Work required -> Return the full set of entries below exactly, leaving every image out.

Records supplied ->
- - - - -
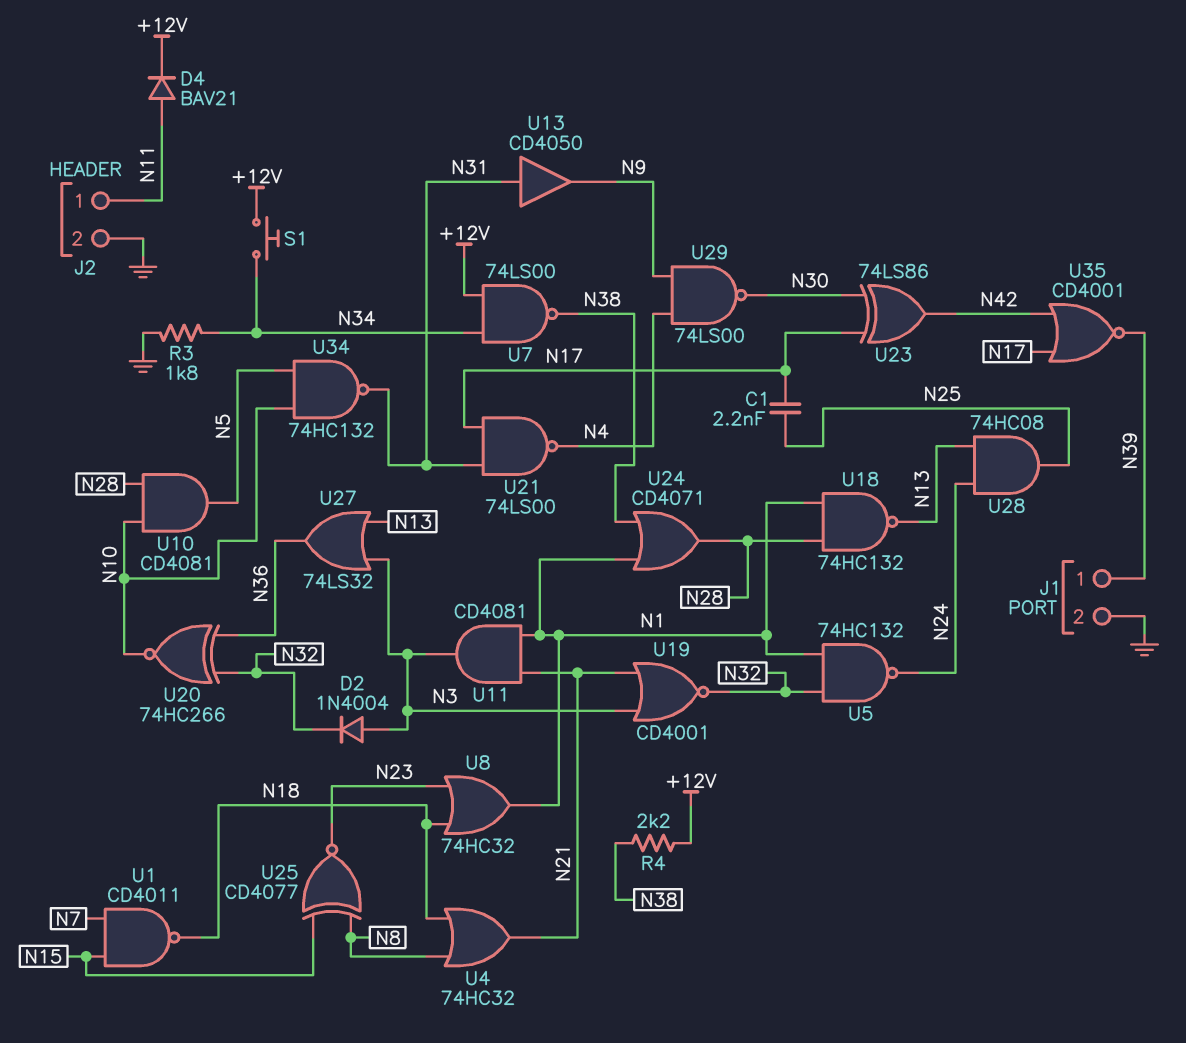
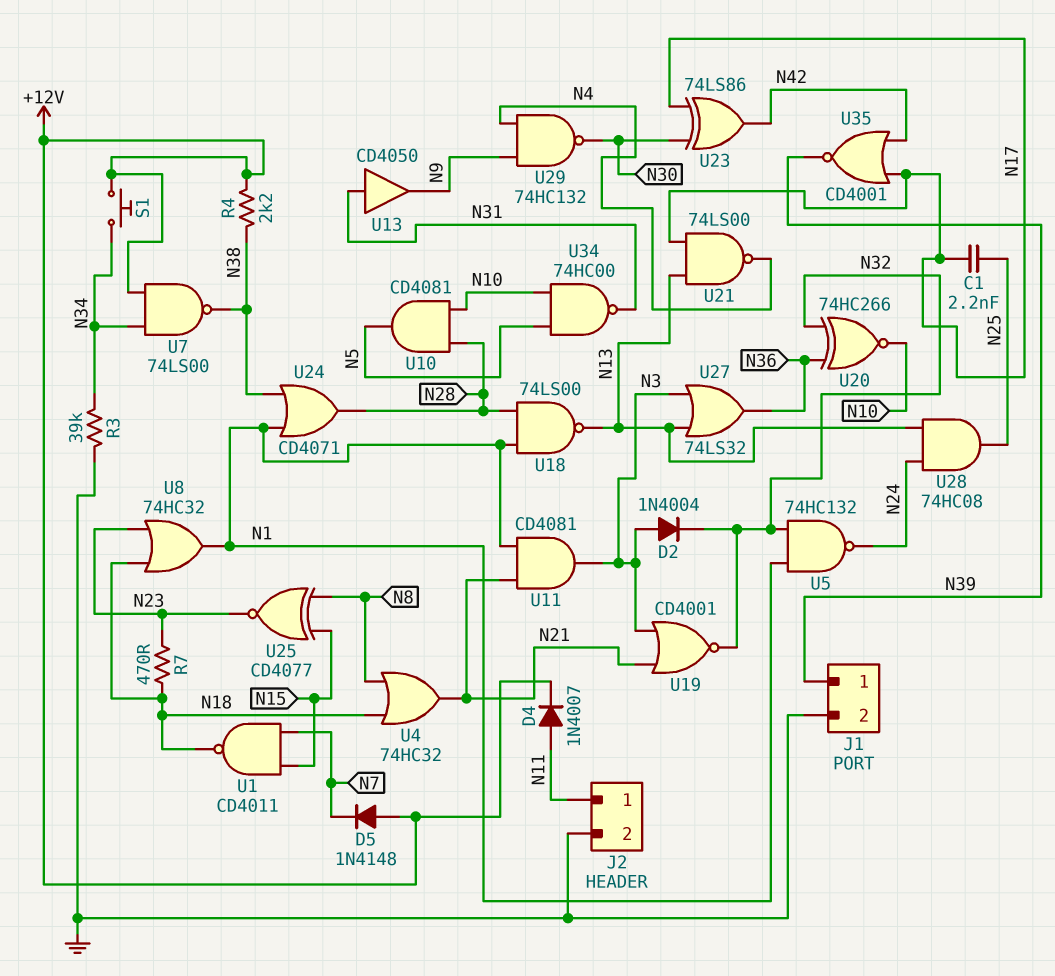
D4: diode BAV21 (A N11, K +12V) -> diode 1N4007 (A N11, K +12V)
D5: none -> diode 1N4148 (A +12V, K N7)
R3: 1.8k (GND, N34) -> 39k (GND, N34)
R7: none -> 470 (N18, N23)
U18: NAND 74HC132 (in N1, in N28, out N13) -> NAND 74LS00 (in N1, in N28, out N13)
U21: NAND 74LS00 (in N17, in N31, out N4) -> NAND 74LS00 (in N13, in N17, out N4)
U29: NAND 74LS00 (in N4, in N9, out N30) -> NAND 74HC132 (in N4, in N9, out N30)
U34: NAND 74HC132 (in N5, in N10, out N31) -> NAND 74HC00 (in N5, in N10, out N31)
- - - - -
Task response ->
D4: diode BAV21 (A N11, K +12V) -> diode 1N4007 (A N11, K +12V)
D5: none -> diode 1N4148 (A +12V, K N7)
R3: 1.8k (GND, N34) -> 39k (GND, N34)
R7: none -> 470 (N18, N23)
U18: NAND 74HC132 (in N1, in N28, out N13) -> NAND 74LS00 (in N1, in N28, out N13)
U21: NAND 74LS00 (in N17, in N31, out N4) -> NAND 74LS00 (in N13, in N17, out N4)
U29: NAND 74LS00 (in N4, in N9, out N30) -> NAND 74HC132 (in N4, in N9, out N30)
U34: NAND 74HC132 (in N5, in N10, out N31) -> NAND 74HC00 (in N5, in N10, out N31)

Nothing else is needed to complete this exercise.